[Opening Exercise material section]

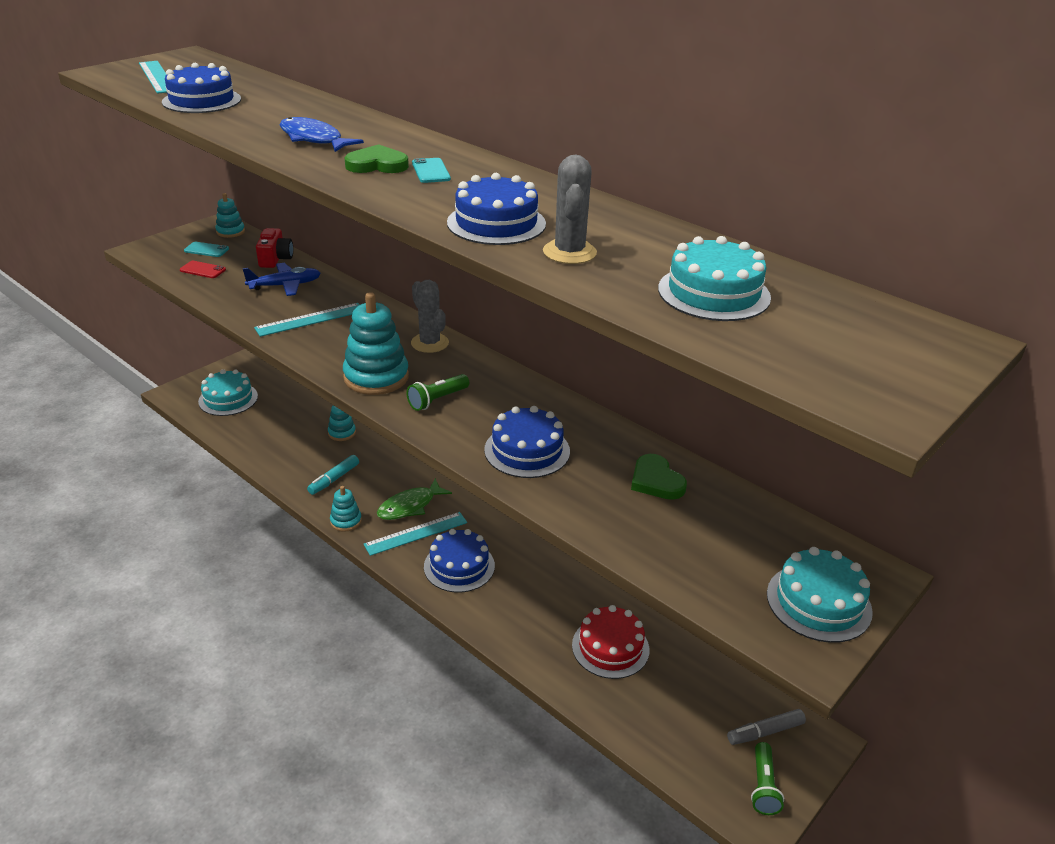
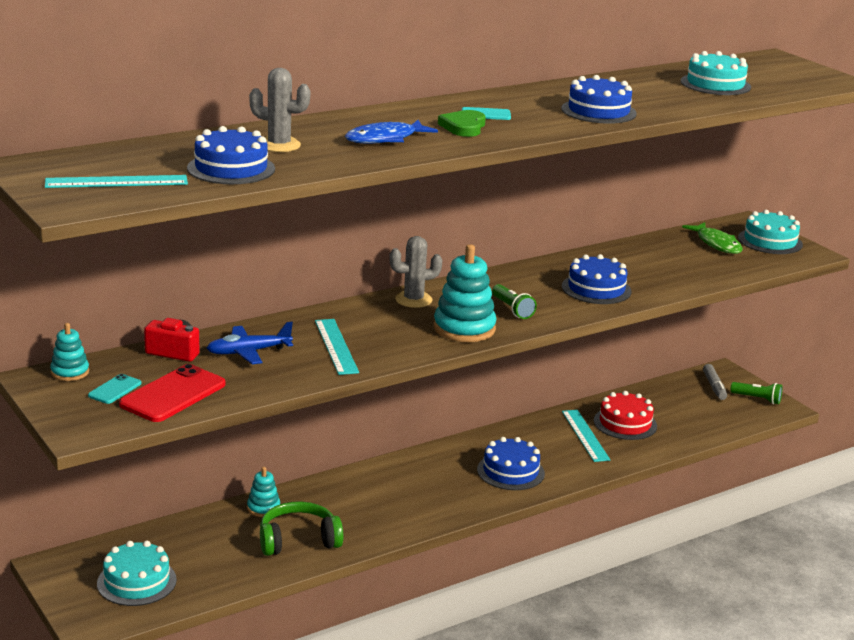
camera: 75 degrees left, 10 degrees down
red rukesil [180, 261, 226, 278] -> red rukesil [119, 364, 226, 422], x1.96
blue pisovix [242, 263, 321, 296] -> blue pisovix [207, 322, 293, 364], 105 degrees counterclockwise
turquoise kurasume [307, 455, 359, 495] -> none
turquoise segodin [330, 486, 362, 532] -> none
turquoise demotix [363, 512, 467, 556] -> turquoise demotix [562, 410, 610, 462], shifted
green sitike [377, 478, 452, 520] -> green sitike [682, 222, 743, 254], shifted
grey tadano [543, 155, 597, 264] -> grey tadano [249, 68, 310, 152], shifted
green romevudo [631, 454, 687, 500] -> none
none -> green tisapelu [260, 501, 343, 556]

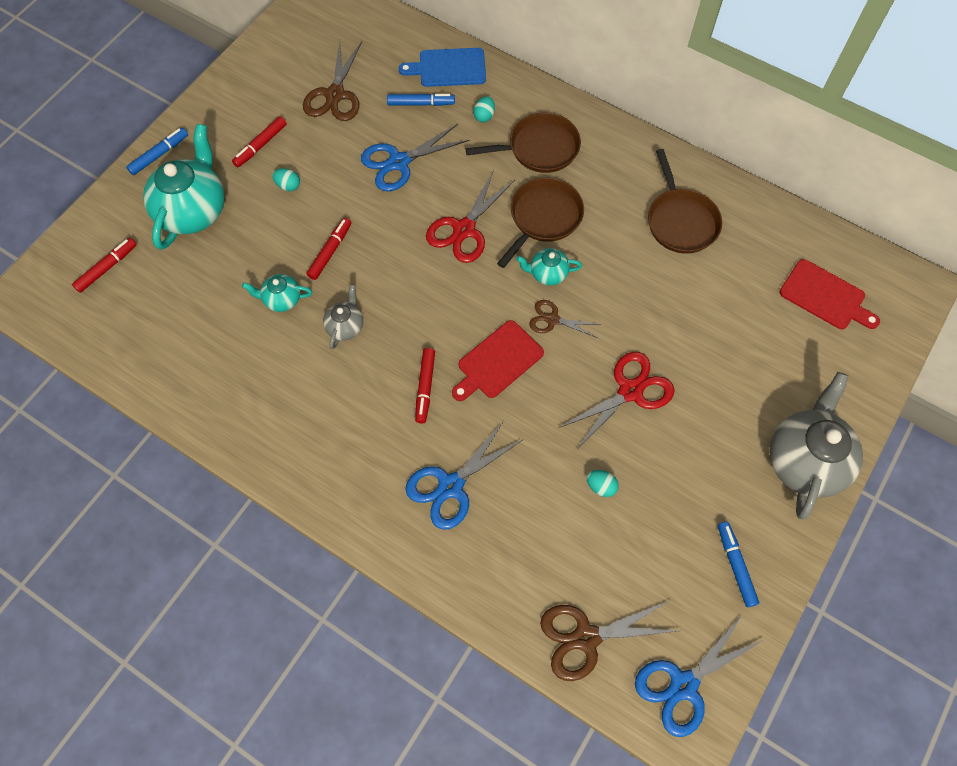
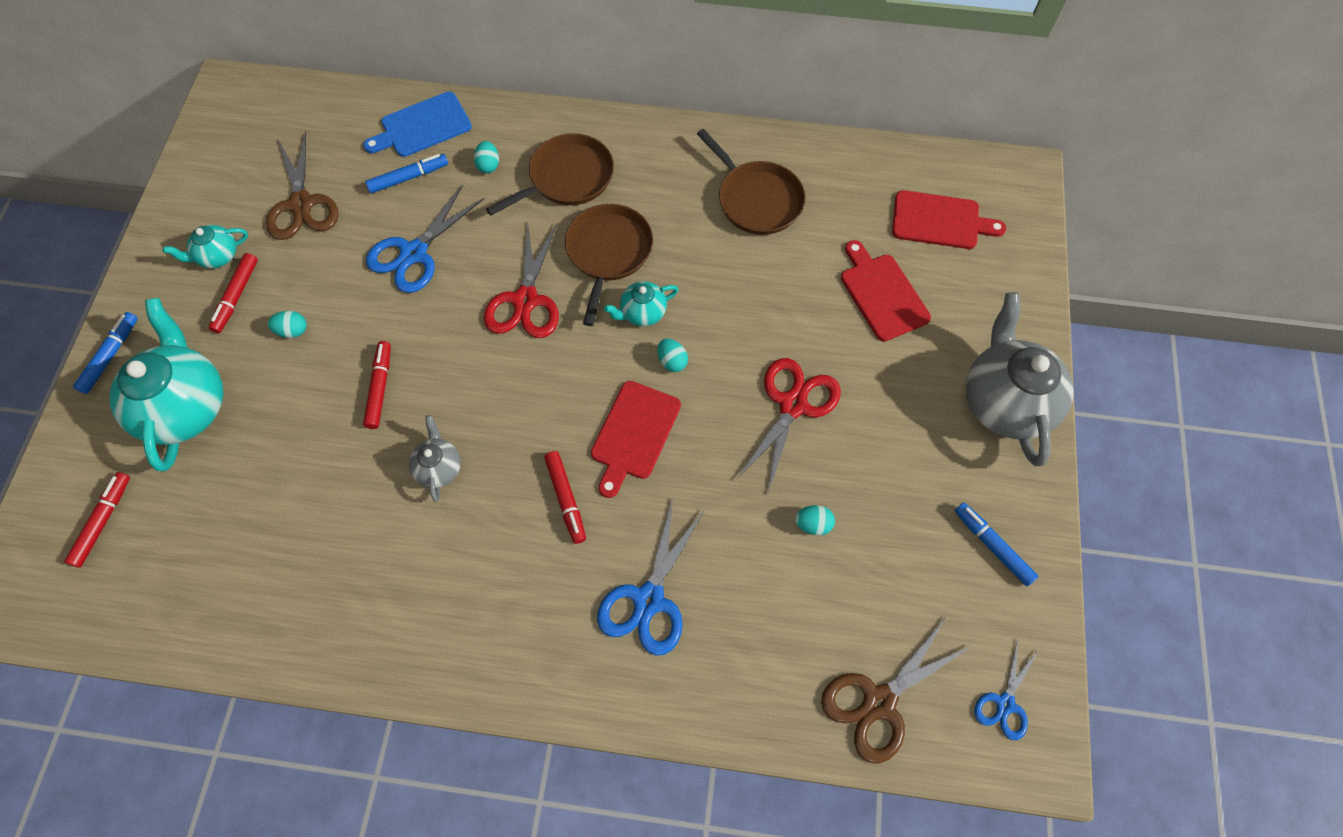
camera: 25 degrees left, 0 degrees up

[Closing Exercise material section]

What you are asked to do: Return every line from the entries above that includes the word "shifted".

Finished exercise:
turquoise demotix [363, 512, 467, 556] -> turquoise demotix [562, 410, 610, 462], shifted
green sitike [377, 478, 452, 520] -> green sitike [682, 222, 743, 254], shifted
grey tadano [543, 155, 597, 264] -> grey tadano [249, 68, 310, 152], shifted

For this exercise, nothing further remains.